[Start of Attachment]

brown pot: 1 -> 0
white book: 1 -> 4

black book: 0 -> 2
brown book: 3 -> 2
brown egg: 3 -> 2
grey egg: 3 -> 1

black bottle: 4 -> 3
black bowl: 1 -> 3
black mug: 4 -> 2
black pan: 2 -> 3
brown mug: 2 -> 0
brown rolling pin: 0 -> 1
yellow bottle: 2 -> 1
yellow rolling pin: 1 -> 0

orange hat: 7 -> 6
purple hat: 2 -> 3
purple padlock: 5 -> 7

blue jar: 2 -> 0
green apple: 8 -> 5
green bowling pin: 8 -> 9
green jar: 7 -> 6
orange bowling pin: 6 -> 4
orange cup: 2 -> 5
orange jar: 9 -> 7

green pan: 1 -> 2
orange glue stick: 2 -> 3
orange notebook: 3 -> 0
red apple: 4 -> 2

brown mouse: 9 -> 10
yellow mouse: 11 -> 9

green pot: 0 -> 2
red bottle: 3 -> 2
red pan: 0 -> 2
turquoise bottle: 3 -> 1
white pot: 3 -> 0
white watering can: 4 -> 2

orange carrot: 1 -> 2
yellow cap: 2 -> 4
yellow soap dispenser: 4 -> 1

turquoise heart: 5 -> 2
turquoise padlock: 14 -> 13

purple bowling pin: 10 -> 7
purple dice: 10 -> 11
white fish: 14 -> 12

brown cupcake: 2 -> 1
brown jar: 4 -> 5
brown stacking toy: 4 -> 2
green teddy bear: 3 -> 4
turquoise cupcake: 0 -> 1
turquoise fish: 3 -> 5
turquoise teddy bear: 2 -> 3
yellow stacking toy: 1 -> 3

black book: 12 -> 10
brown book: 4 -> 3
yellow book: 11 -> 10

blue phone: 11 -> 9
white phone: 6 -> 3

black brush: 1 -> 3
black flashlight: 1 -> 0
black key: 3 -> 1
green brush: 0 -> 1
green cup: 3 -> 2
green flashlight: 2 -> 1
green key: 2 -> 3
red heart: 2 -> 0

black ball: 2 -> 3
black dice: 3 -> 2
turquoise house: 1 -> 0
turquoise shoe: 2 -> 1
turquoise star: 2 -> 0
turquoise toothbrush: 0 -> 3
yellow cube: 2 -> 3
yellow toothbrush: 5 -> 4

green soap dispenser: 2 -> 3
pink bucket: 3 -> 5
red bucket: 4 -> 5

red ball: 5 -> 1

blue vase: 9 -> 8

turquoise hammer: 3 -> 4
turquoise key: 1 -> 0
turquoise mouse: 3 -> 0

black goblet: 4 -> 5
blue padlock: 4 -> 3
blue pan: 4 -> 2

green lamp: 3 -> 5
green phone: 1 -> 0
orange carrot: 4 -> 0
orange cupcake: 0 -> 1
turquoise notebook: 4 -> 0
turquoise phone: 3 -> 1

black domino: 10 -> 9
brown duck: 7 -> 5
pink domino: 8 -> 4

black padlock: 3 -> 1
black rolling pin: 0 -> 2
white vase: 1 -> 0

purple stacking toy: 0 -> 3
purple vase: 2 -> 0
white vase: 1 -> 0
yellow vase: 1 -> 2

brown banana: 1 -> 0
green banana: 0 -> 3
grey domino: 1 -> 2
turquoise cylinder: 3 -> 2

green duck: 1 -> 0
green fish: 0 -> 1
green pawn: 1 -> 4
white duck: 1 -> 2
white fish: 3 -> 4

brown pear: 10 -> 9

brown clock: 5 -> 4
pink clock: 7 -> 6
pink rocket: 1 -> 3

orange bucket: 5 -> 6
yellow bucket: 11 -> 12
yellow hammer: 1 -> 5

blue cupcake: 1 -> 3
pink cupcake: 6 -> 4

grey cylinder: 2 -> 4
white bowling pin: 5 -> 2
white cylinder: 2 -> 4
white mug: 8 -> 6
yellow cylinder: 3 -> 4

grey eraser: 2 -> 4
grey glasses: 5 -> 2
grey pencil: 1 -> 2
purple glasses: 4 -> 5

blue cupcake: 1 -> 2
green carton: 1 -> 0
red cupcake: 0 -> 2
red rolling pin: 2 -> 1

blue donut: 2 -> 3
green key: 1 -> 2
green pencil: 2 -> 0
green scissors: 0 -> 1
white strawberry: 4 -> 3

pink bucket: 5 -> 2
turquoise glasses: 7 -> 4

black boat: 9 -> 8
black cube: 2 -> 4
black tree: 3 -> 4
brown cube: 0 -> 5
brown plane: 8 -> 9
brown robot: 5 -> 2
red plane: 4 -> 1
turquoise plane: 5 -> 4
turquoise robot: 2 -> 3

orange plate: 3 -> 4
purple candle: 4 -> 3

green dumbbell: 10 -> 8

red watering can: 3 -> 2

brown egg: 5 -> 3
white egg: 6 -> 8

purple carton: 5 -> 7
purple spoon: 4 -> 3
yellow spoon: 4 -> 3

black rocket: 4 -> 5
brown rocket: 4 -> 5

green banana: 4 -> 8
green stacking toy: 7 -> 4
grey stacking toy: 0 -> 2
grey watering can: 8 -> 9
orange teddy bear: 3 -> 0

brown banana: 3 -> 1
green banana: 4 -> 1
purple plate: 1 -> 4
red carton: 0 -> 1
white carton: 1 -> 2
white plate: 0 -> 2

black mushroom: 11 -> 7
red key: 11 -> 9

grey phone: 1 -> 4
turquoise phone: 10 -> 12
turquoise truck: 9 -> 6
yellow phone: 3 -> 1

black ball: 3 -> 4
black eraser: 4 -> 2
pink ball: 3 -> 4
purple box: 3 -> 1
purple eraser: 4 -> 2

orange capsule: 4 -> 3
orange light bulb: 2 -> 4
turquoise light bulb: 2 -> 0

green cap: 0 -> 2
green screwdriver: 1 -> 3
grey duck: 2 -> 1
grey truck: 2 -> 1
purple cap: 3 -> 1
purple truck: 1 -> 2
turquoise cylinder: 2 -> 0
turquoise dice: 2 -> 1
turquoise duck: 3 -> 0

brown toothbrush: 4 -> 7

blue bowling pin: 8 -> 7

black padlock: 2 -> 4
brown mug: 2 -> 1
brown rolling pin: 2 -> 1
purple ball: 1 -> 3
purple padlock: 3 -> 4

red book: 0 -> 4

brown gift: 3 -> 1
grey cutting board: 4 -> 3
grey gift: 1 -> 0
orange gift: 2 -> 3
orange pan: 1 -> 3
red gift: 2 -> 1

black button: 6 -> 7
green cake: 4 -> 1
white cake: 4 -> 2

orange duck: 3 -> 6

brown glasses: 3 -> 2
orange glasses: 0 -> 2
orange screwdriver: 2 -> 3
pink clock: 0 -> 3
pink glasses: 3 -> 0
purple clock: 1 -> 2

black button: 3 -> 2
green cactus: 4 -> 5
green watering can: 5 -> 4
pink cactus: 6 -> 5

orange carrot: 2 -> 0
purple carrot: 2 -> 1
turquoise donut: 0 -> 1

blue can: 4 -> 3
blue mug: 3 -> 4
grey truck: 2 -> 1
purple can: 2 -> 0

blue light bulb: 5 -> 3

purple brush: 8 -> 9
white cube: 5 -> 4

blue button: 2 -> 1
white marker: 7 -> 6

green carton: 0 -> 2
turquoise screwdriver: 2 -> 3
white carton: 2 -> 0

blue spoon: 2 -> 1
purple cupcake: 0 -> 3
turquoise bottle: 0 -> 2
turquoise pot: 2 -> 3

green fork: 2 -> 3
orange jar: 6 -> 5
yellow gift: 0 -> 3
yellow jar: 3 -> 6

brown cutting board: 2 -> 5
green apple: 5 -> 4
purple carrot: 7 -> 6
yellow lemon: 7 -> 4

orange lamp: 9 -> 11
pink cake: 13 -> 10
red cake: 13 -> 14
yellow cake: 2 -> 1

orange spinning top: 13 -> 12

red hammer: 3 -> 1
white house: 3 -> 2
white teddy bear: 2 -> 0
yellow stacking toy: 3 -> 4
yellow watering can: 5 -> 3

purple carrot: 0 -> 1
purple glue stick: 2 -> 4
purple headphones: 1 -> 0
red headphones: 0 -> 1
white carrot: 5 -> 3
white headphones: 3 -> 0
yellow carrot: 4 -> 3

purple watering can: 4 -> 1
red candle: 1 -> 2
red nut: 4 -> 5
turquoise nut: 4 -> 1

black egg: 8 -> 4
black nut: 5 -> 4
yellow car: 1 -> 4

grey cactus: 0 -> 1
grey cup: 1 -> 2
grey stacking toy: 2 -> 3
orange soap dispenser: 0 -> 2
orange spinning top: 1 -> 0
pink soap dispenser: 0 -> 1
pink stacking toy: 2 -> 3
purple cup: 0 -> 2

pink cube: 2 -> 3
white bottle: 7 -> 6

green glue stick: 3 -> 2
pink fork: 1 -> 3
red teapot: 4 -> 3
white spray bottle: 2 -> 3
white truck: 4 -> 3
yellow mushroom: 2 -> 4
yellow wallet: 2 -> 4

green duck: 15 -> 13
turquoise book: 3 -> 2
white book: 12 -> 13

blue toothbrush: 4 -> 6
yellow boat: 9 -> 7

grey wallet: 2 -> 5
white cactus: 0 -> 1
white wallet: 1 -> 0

[End of Attachment]

Task item: Return the span of lines in the data above that opens at the line with "blue cupcake: 1 -> 3" and closes at the line with "brown egg: 5 -> 3", exactly, ends included, nothing else.

Exercise answer:
blue cupcake: 1 -> 3
pink cupcake: 6 -> 4

grey cylinder: 2 -> 4
white bowling pin: 5 -> 2
white cylinder: 2 -> 4
white mug: 8 -> 6
yellow cylinder: 3 -> 4

grey eraser: 2 -> 4
grey glasses: 5 -> 2
grey pencil: 1 -> 2
purple glasses: 4 -> 5

blue cupcake: 1 -> 2
green carton: 1 -> 0
red cupcake: 0 -> 2
red rolling pin: 2 -> 1

blue donut: 2 -> 3
green key: 1 -> 2
green pencil: 2 -> 0
green scissors: 0 -> 1
white strawberry: 4 -> 3

pink bucket: 5 -> 2
turquoise glasses: 7 -> 4

black boat: 9 -> 8
black cube: 2 -> 4
black tree: 3 -> 4
brown cube: 0 -> 5
brown plane: 8 -> 9
brown robot: 5 -> 2
red plane: 4 -> 1
turquoise plane: 5 -> 4
turquoise robot: 2 -> 3

orange plate: 3 -> 4
purple candle: 4 -> 3

green dumbbell: 10 -> 8

red watering can: 3 -> 2

brown egg: 5 -> 3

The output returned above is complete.